- [SUPPLIED RECORDS]:
▶
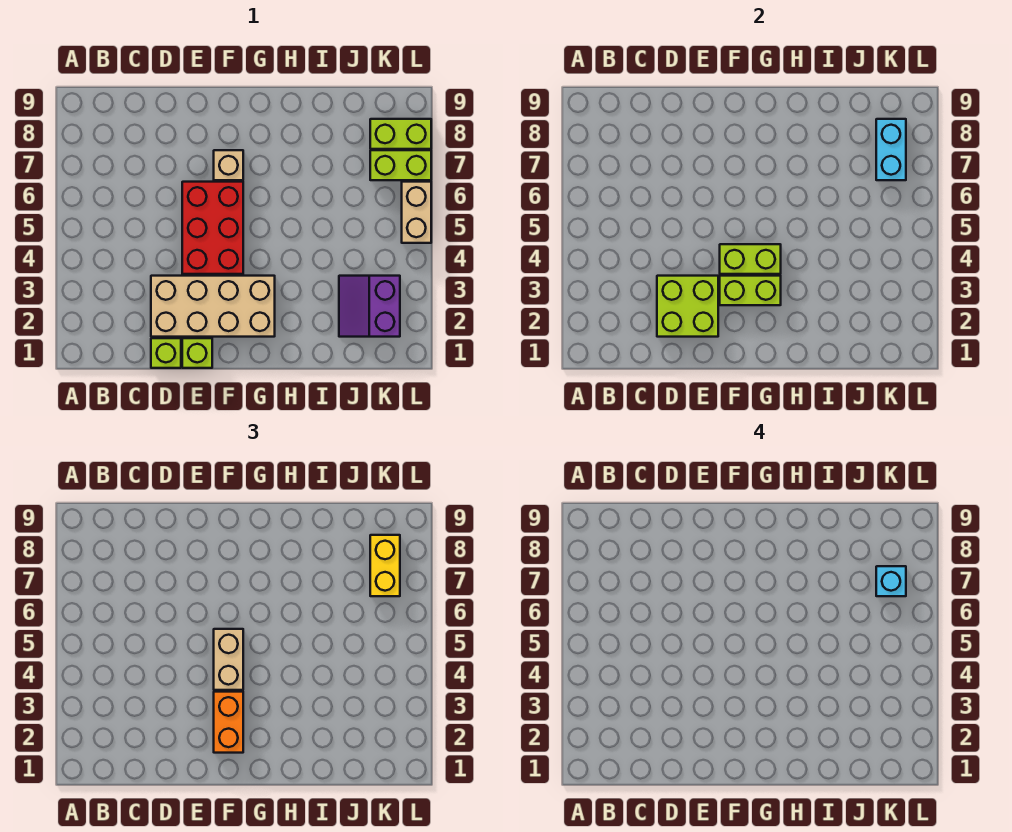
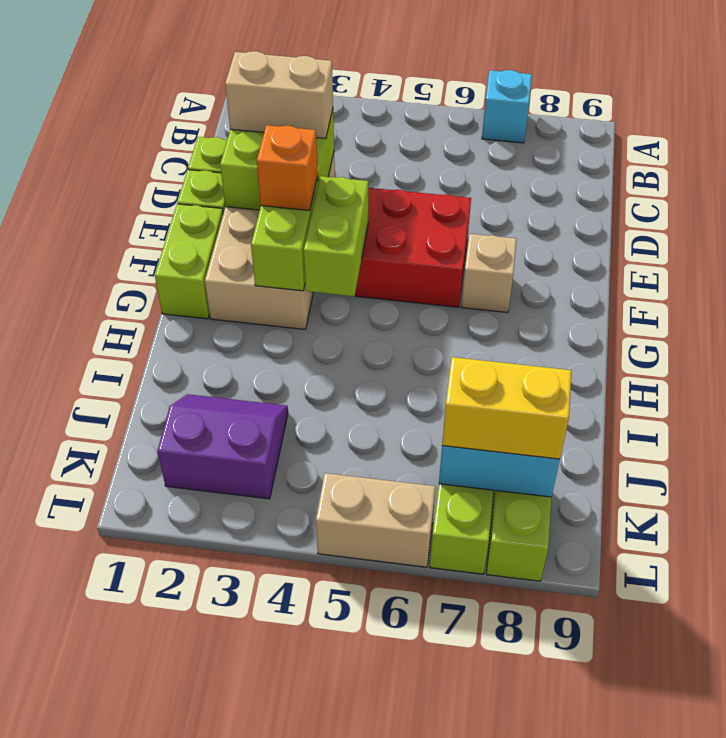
none -> lime brick F1:G1 level 1
orange brick F2:F3 level 3 -> orange brick F3 level 3
tan brick F4:F5 level 3 -> tan brick D2:D3 level 3
cyan brick K7 level 4 -> cyan brick A7 level 1

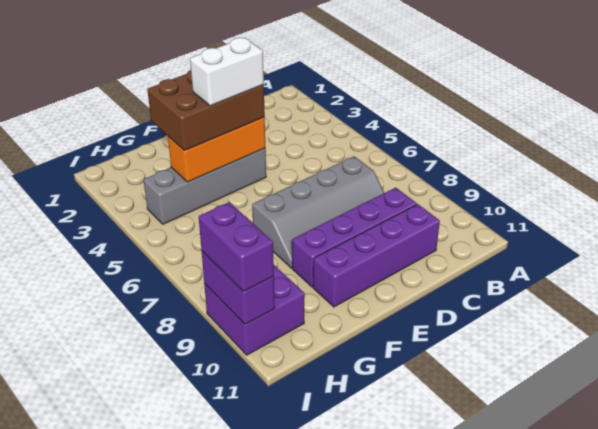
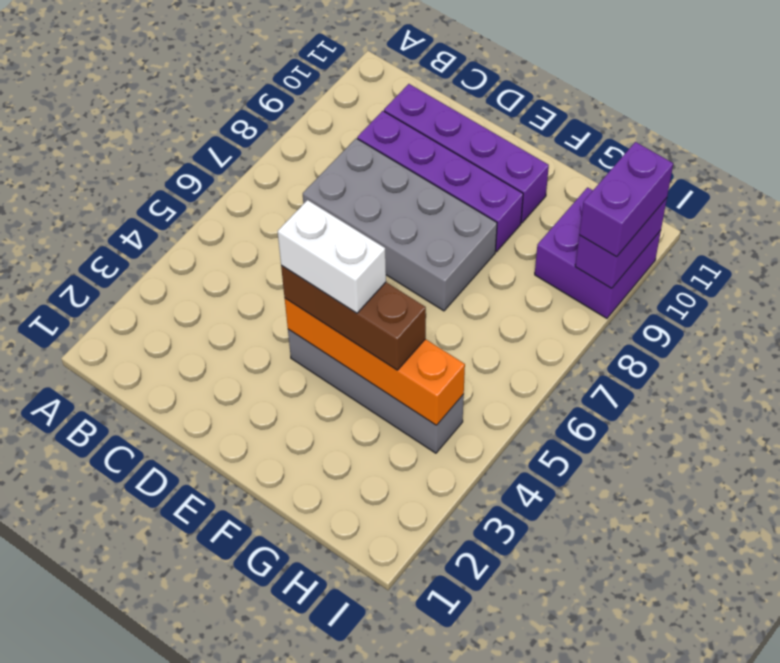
grey slope C7:F8 level 1 top 7 -> grey brick C7:F8 level 1
brown brick E3:G4 level 3 -> brown brick E4:G4 level 3
orange brick E4:G4 level 2 -> orange brick E4:H4 level 2

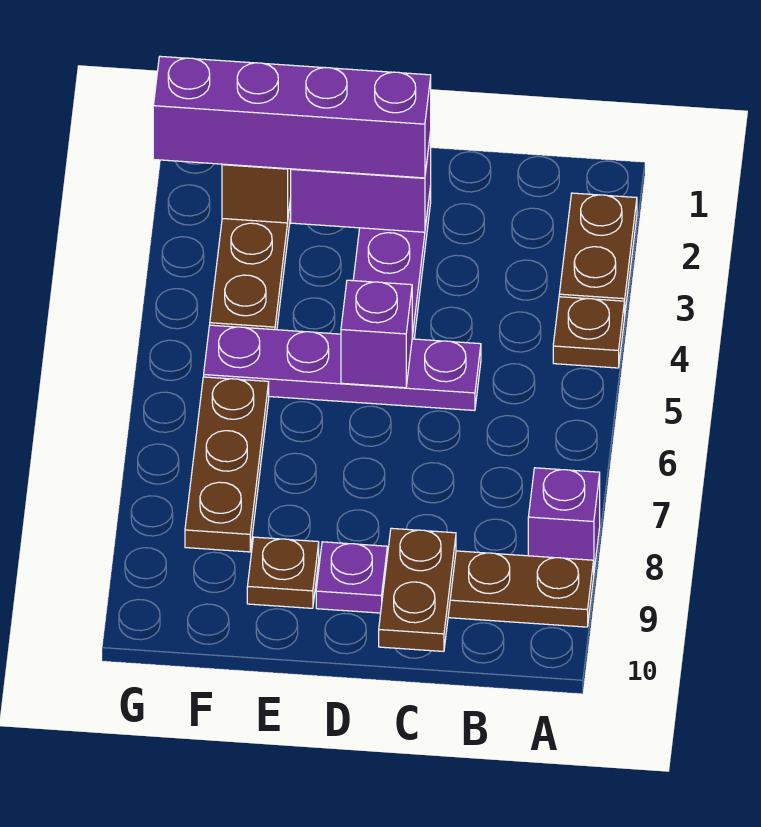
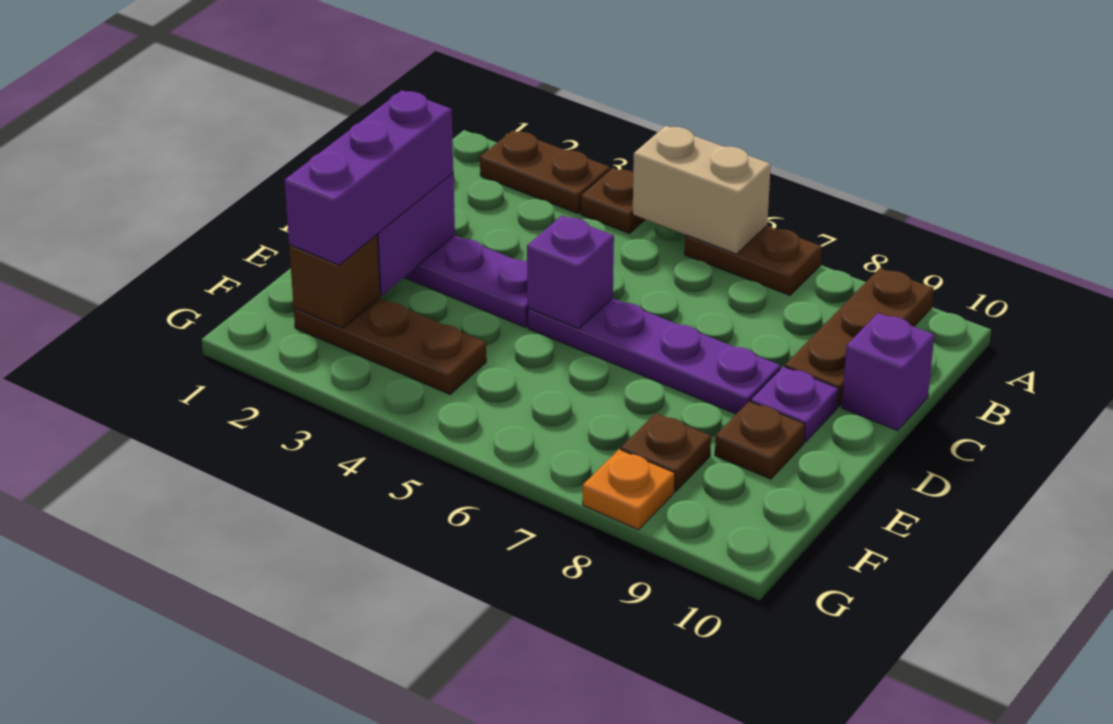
none -> tan brick A5:A6 level 2
purple brick A8 level 1 -> purple brick C10 level 1
purple plate C5:F5 level 1 -> purple plate D5:D8 level 1
brown plate C9:C10 level 2 -> brown plate A6:A7 level 1
purple brick D2:G2 level 3 -> purple brick D2:F2 level 3
brown plate F6:F8 level 1 -> brown plate F8 level 1
none -> orange plate G8 level 1

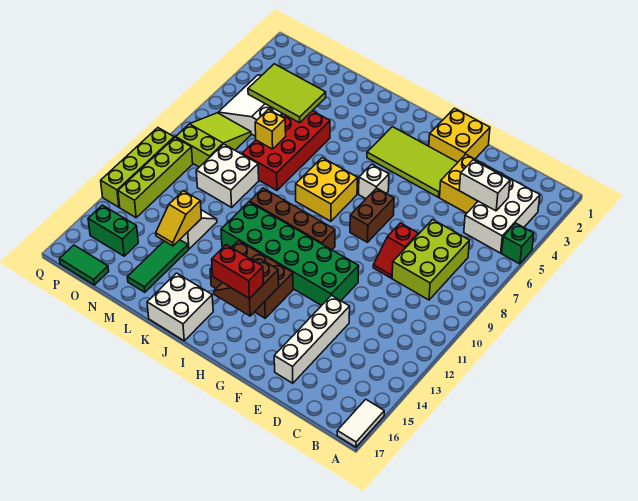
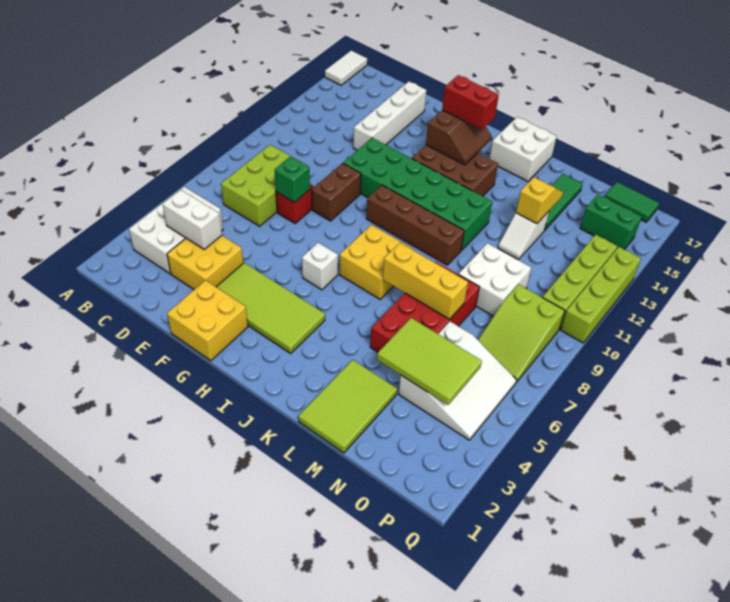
green brick A5 level 1 -> green brick E8 level 2
brown brick G7:G8 level 1 -> brown brick F9:F10 level 1
none -> lime tile L1:M3 level 1
yellow brick M7 level 2 -> yellow brick K7:M7 level 2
◀
Copy out the listing above in full and keep the pictures out.

none -> lime brick F1:G1 level 1
orange brick F2:F3 level 3 -> orange brick F3 level 3
tan brick F4:F5 level 3 -> tan brick D2:D3 level 3
cyan brick K7 level 4 -> cyan brick A7 level 1

grey slope C7:F8 level 1 top 7 -> grey brick C7:F8 level 1
brown brick E3:G4 level 3 -> brown brick E4:G4 level 3
orange brick E4:G4 level 2 -> orange brick E4:H4 level 2

none -> tan brick A5:A6 level 2
purple brick A8 level 1 -> purple brick C10 level 1
purple plate C5:F5 level 1 -> purple plate D5:D8 level 1
brown plate C9:C10 level 2 -> brown plate A6:A7 level 1
purple brick D2:G2 level 3 -> purple brick D2:F2 level 3
brown plate F6:F8 level 1 -> brown plate F8 level 1
none -> orange plate G8 level 1

green brick A5 level 1 -> green brick E8 level 2
brown brick G7:G8 level 1 -> brown brick F9:F10 level 1
none -> lime tile L1:M3 level 1
yellow brick M7 level 2 -> yellow brick K7:M7 level 2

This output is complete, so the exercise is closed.